> _Exercise directions_
Present the rows below, from the line containing "Identify the location" up to and including the final line, as a Markdown table with the columns Number and Line, leaving out blank lines.

== Data in this exercise ==

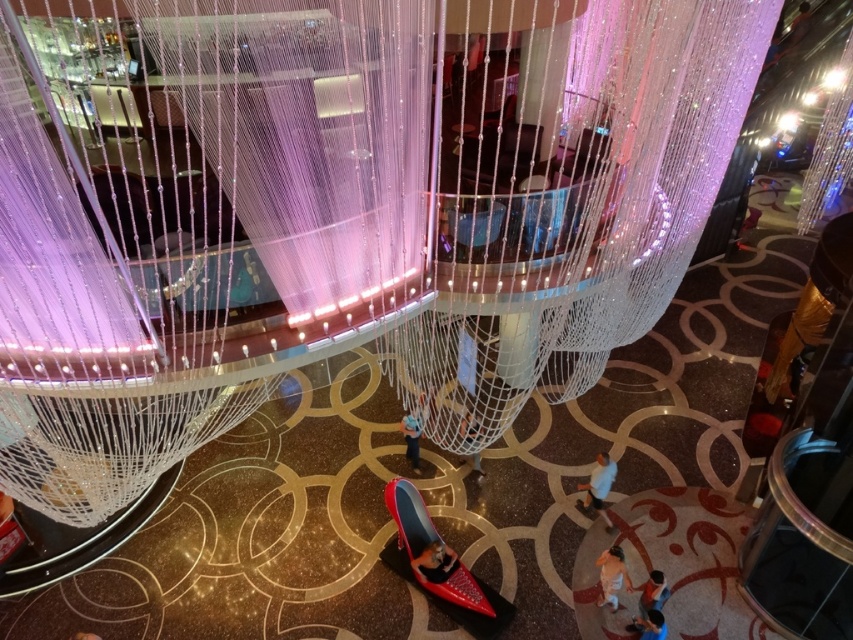
At what (x,y) coordinates should I click in order to perform the action: click on blue matte shirt at lower right. Please return your answer as a coordinate pair (x, y). This screenshot has width=853, height=640. Looking at the image, I should click on (599, 486).

This screenshot has width=853, height=640. What do you see at coordinates (599, 486) in the screenshot? I see `blue matte shirt at lower right` at bounding box center [599, 486].

Where is `blue matte shirt at lower right`? blue matte shirt at lower right is located at coordinates (599, 486).

Is point (407, 445) in front of point (465, 433)?

Yes, it is.

Does point (424, 404) lie in front of point (463, 435)?

That is False.

Locate an element on the screen. blue denim jeans at center is located at coordinates (415, 429).

Does orange fabric person at lower right have a larger size compared to blue denim jeans at center?

Actually, orange fabric person at lower right might be smaller than blue denim jeans at center.

Between orange fabric person at lower right and blue denim jeans at center, which one appears on the right side from the viewer's perspective?

Positioned to the right is orange fabric person at lower right.

What do you see at coordinates (612, 576) in the screenshot? I see `orange fabric person at lower right` at bounding box center [612, 576].

You are a GUI agent. You are given a task and a screenshot of the screen. Output one action in this format:
    pyautogui.click(x=<x>, y=<y>)
    Task: Click on the orange fabric person at lower right
    The image size is (853, 640).
    Given the screenshot: What is the action you would take?
    pyautogui.click(x=612, y=576)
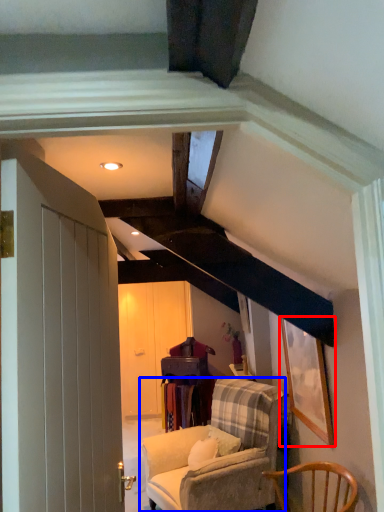
Question: Which of the following is the closest to the observer, picture frame (highlighted by a red box) or chair (highlighted by a blue box)?

Choices:
 (A) picture frame
 (B) chair

Answer: (A)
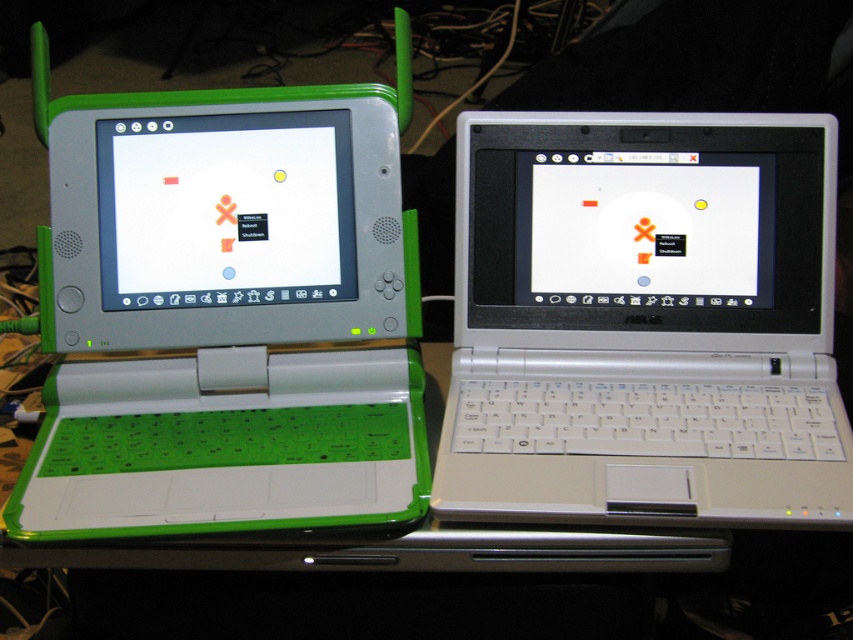
Question: Can you confirm if green matte laptop at left is wider than green matte screen at left?

Choices:
 (A) no
 (B) yes

Answer: (B)

Question: Among these points, which one is nearest to the camera?

Choices:
 (A) (410, 268)
 (B) (631, 141)

Answer: (B)

Question: In this image, where is green matte laptop at left located relative to green matte screen at left?

Choices:
 (A) right
 (B) left

Answer: (B)

Question: Is green matte laptop at left positioned at the back of green matte screen at left?

Choices:
 (A) no
 (B) yes

Answer: (A)

Question: Which of the following is the farthest from the observer?

Choices:
 (A) (233, 268)
 (B) (206, 99)

Answer: (B)

Question: Which point is farther to the camera?

Choices:
 (A) white plastic laptop at center
 (B) green matte laptop at left
 (C) green matte screen at left

Answer: (C)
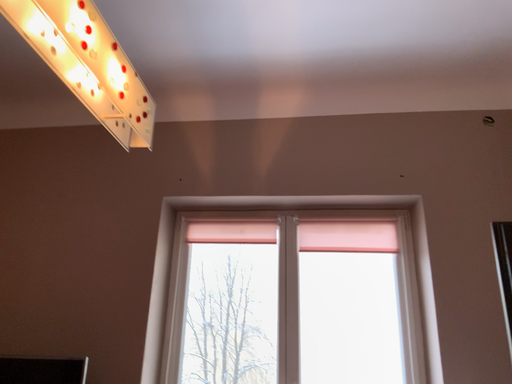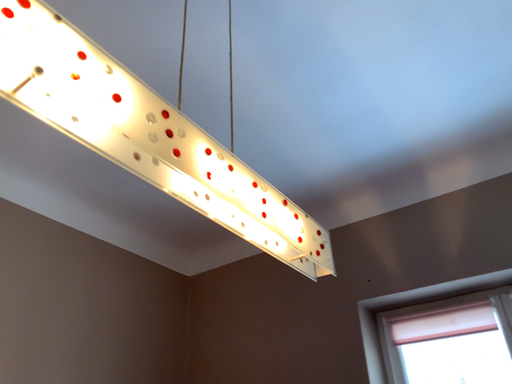
Question: Which way did the camera rotate in the video?

Choices:
 (A) rotated upward
 (B) rotated downward

Answer: (A)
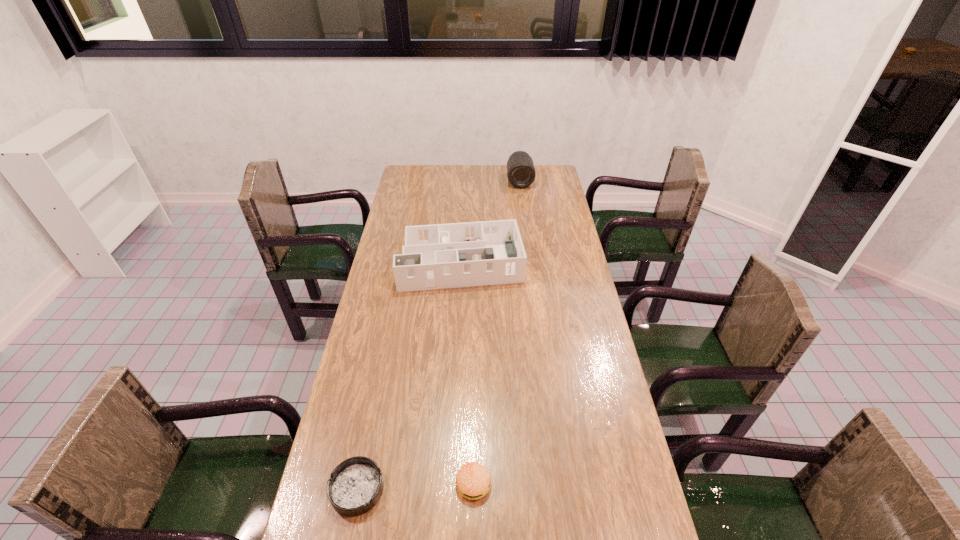
Locate an element on the screen. the farthest object is located at coordinates (521, 173).

Where is `the third nearest object`? The width and height of the screenshot is (960, 540). the third nearest object is located at coordinates (438, 256).

Identify the location of the second shortest object. This screenshot has width=960, height=540. (473, 481).

I want to click on the shortest object, so click(355, 486).

The width and height of the screenshot is (960, 540). I want to click on vacant area situated 0.250m on the surface of the telephoto lens, so click(525, 219).

Locate an element on the screen. This screenshot has width=960, height=540. vacant space positioned 0.110m on the right of the dollhouse is located at coordinates pyautogui.click(x=550, y=261).

Where is `vacant space located on the back of the second shortest object`? The width and height of the screenshot is (960, 540). vacant space located on the back of the second shortest object is located at coordinates click(x=475, y=345).

The height and width of the screenshot is (540, 960). I want to click on vacant space situated on the back of the ashtray, so click(373, 405).

Where is `object at the far edge`? object at the far edge is located at coordinates (x=521, y=173).

This screenshot has height=540, width=960. In order to click on dollhouse at the left edge in this screenshot , I will do `click(438, 256)`.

===

> _Written solution_
| Number | Line |
|---|---|
| 1 | Identify the location of the second shortest object. This screenshot has width=960, height=540. (473, 481). |
| 2 | I want to click on the shortest object, so click(355, 486). |
| 3 | The width and height of the screenshot is (960, 540). I want to click on vacant area situated 0.250m on the surface of the telephoto lens, so click(525, 219). |
| 4 | Locate an element on the screen. This screenshot has width=960, height=540. vacant space positioned 0.110m on the right of the dollhouse is located at coordinates pyautogui.click(x=550, y=261). |
| 5 | Where is `vacant space located on the back of the second shortest object`? The width and height of the screenshot is (960, 540). vacant space located on the back of the second shortest object is located at coordinates click(x=475, y=345). |
| 6 | The height and width of the screenshot is (540, 960). I want to click on vacant space situated on the back of the ashtray, so click(373, 405). |
| 7 | Where is `object at the far edge`? object at the far edge is located at coordinates (x=521, y=173). |
| 8 | This screenshot has height=540, width=960. In order to click on dollhouse at the left edge in this screenshot , I will do `click(438, 256)`. |